[Object change descriptions]
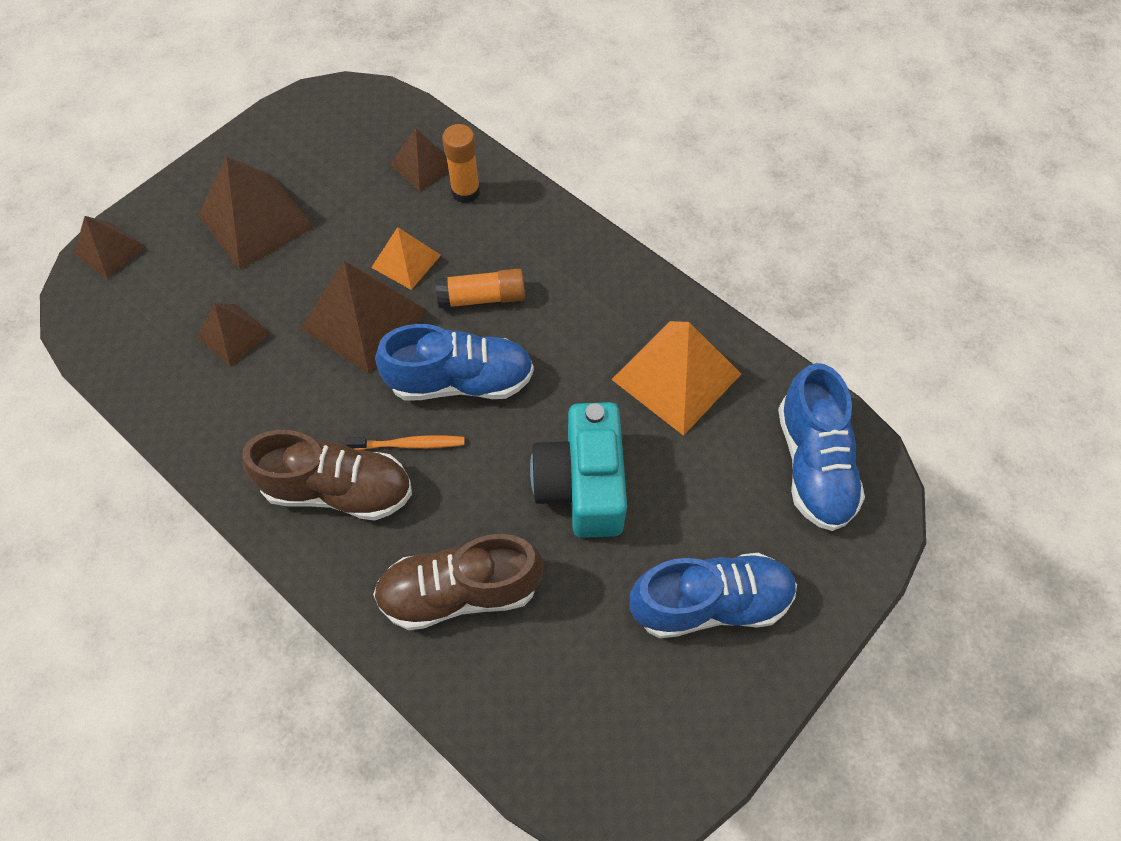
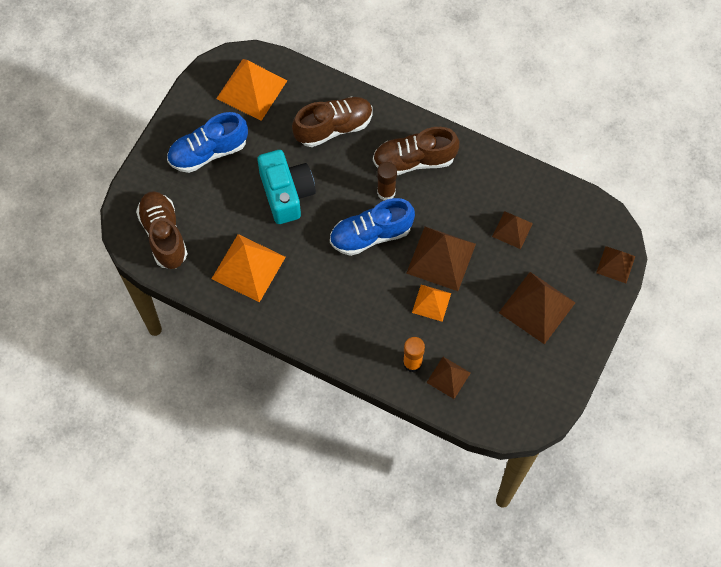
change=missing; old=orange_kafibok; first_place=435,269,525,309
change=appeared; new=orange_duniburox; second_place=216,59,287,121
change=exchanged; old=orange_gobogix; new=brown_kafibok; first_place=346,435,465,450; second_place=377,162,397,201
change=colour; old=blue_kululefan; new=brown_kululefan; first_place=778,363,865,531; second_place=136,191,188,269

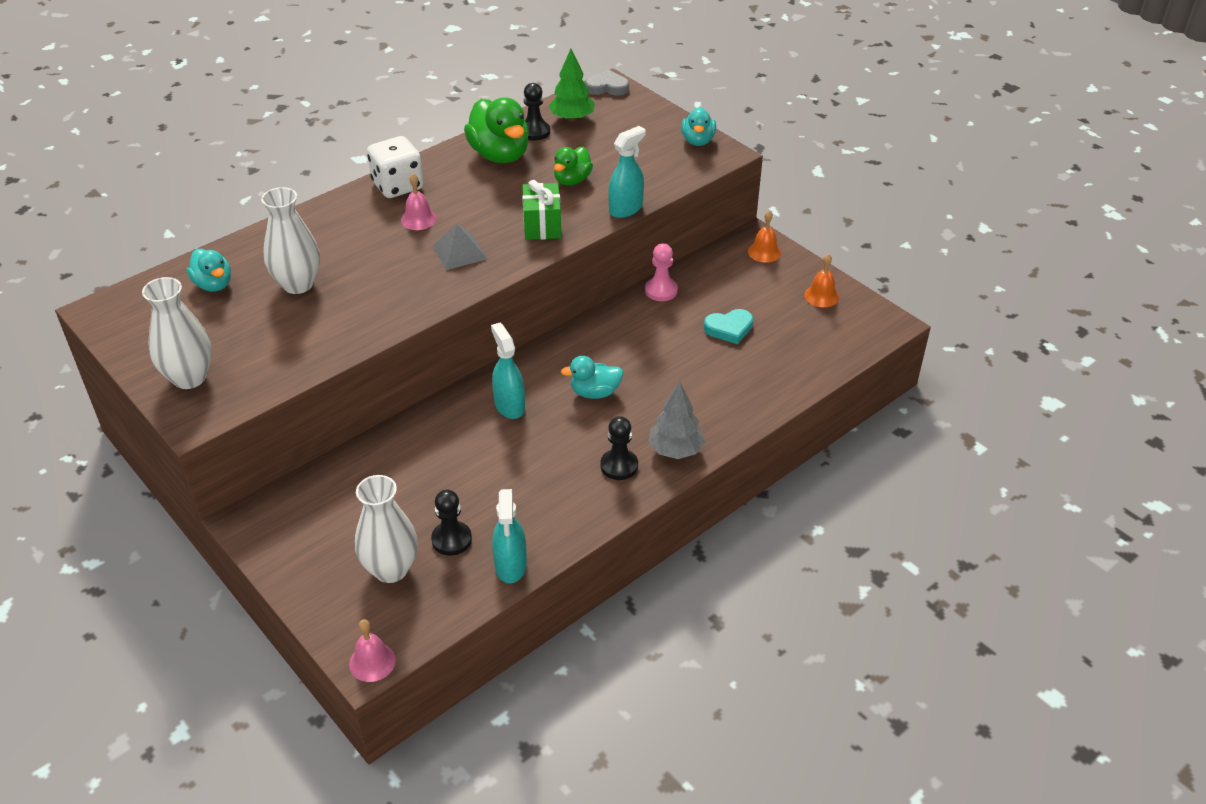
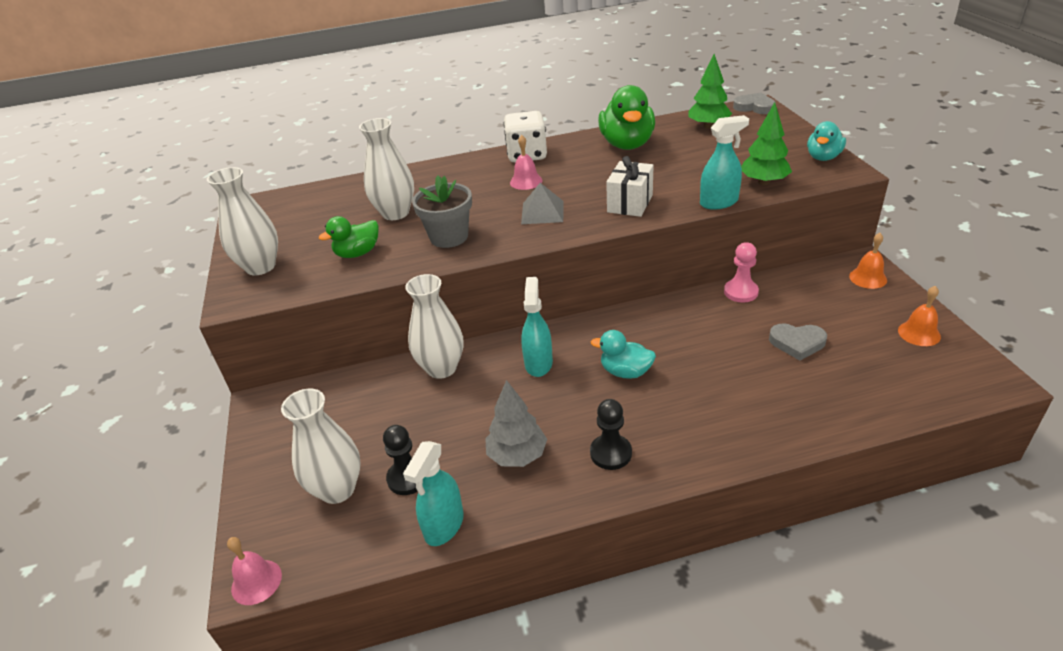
change=missing; old=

§ **Exercise details**:
All of the records above should be reproduced exactly, with the pictures left out.

§ **Problem solution**:
change=missing; old=orange_kafibok; first_place=435,269,525,309
change=appeared; new=orange_duniburox; second_place=216,59,287,121
change=exchanged; old=orange_gobogix; new=brown_kafibok; first_place=346,435,465,450; second_place=377,162,397,201
change=colour; old=blue_kululefan; new=brown_kululefan; first_place=778,363,865,531; second_place=136,191,188,269

change=missing; old=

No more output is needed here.